Work to be completed:
Could you turn the records into a numbered list, starting at the line that contains "sensible [247, 1182]" and ending at the end of the records, both ends included? Skip blank lines and leave the pictures out.

Word and element location data:
※ ※ ※

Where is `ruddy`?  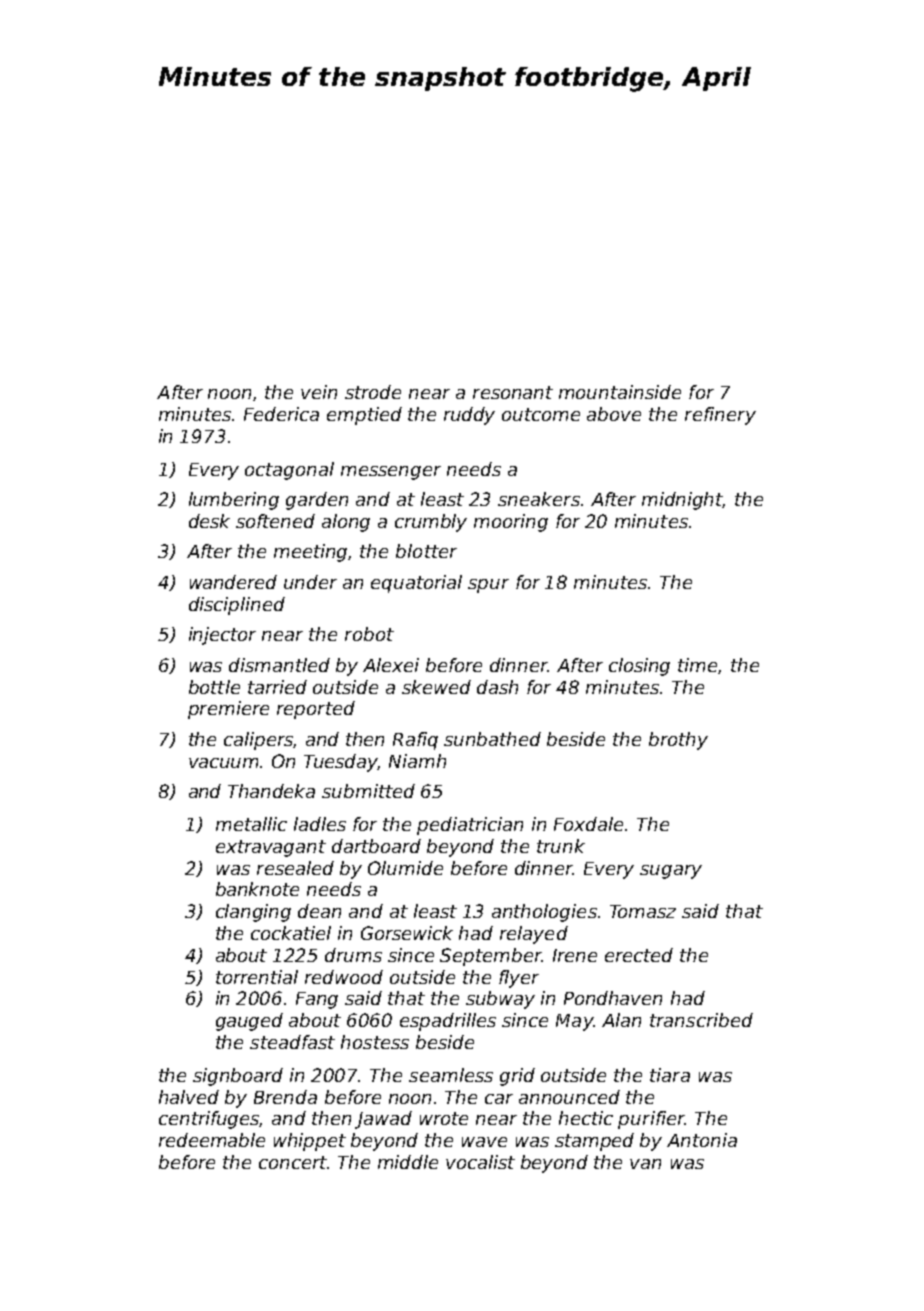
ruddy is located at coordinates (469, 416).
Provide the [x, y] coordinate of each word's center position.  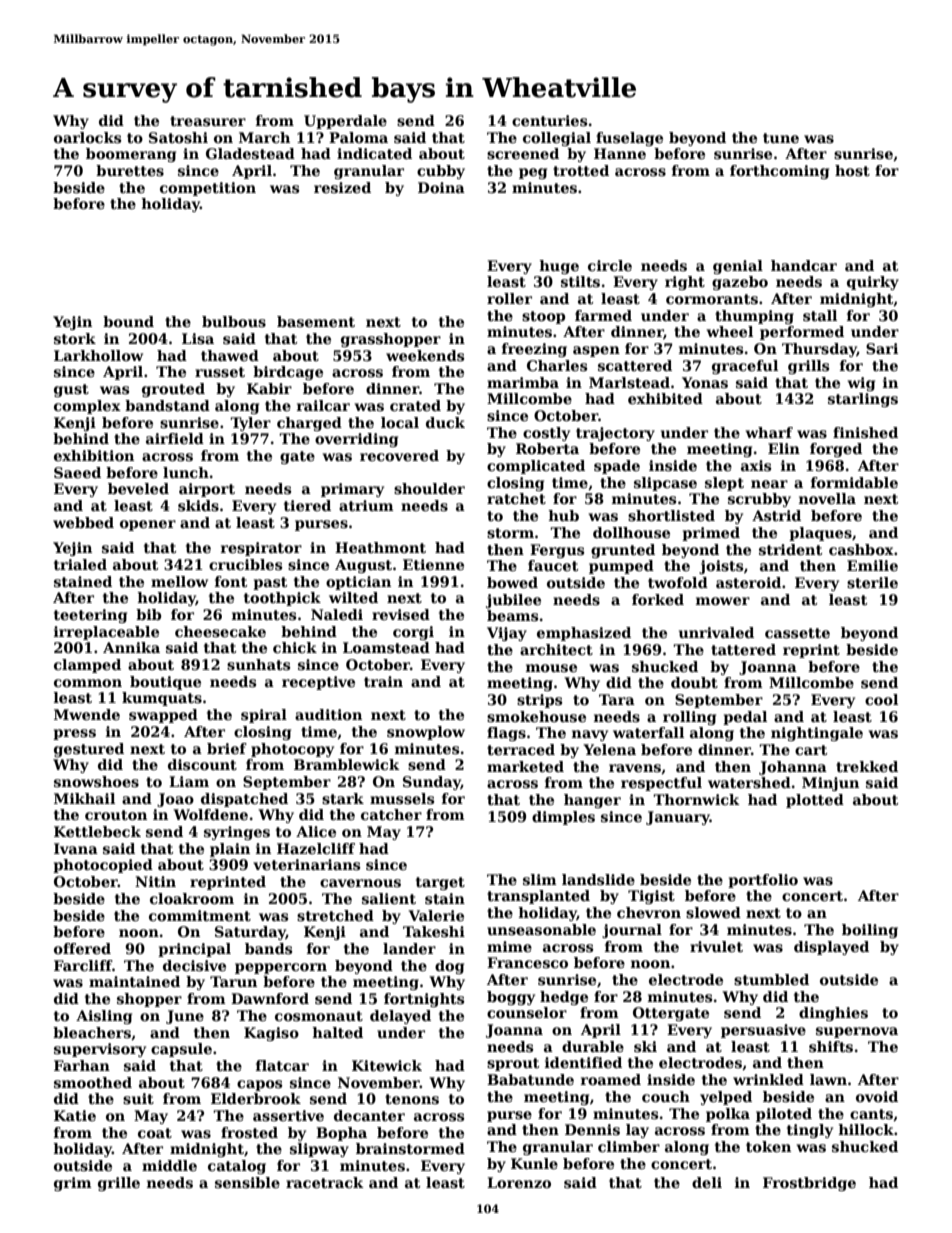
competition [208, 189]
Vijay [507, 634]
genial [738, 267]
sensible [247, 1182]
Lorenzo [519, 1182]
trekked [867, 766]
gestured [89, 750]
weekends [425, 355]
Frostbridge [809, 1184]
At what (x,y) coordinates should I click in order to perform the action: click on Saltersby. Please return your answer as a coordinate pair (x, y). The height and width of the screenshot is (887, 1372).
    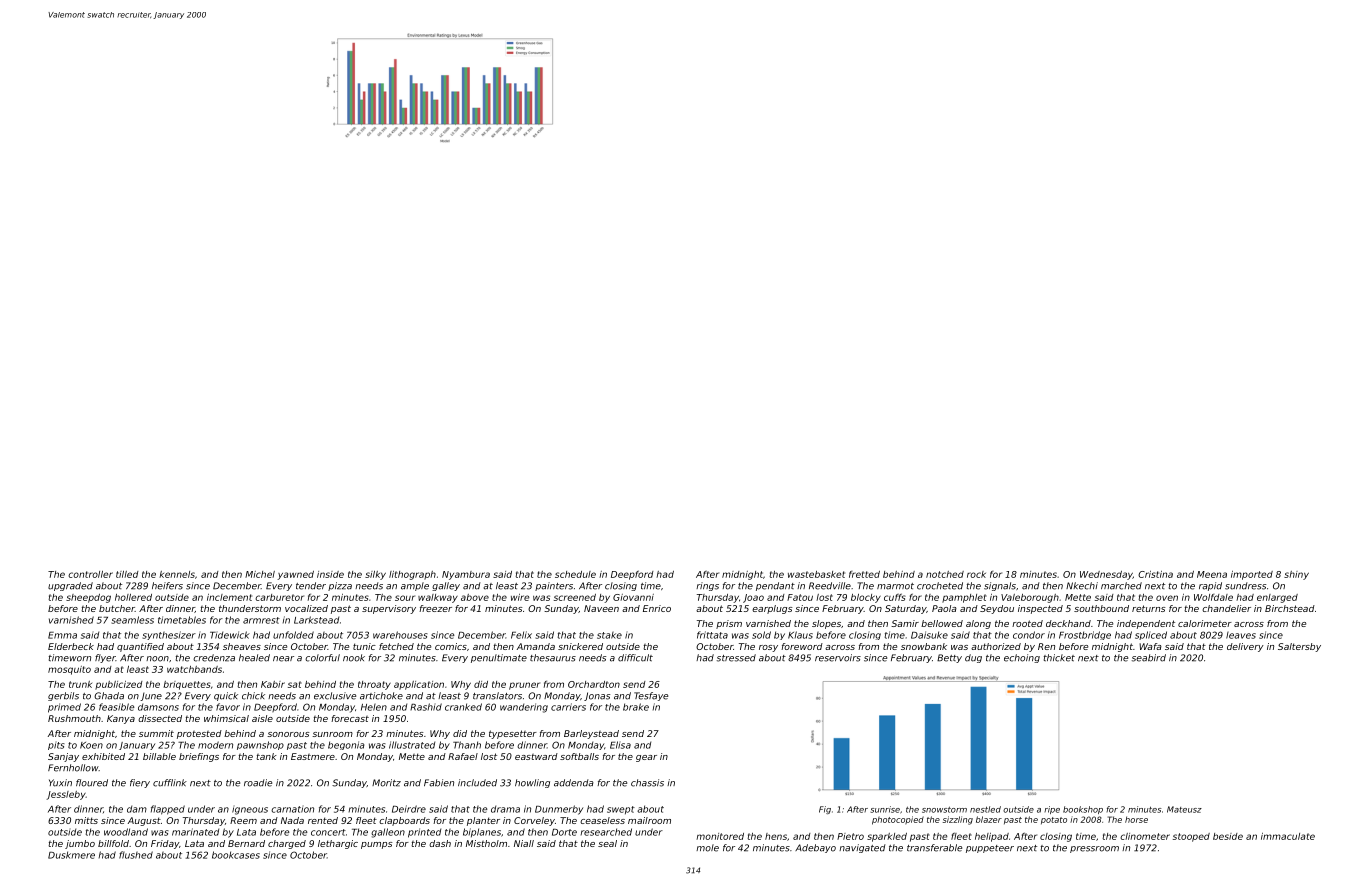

※ ※ ※

Final result:
1. sensible [247, 1182]
2. Lorenzo [519, 1182]
3. trekked [867, 766]
4. gestured [89, 750]
5. weekends [425, 355]
6. Frostbridge [809, 1184]
7. At what (x,y) coordinates should I click in order to perform the action: click on Saltersby. Please return your answer as a coordinate pair (x, y). The height and width of the screenshot is (887, 1372).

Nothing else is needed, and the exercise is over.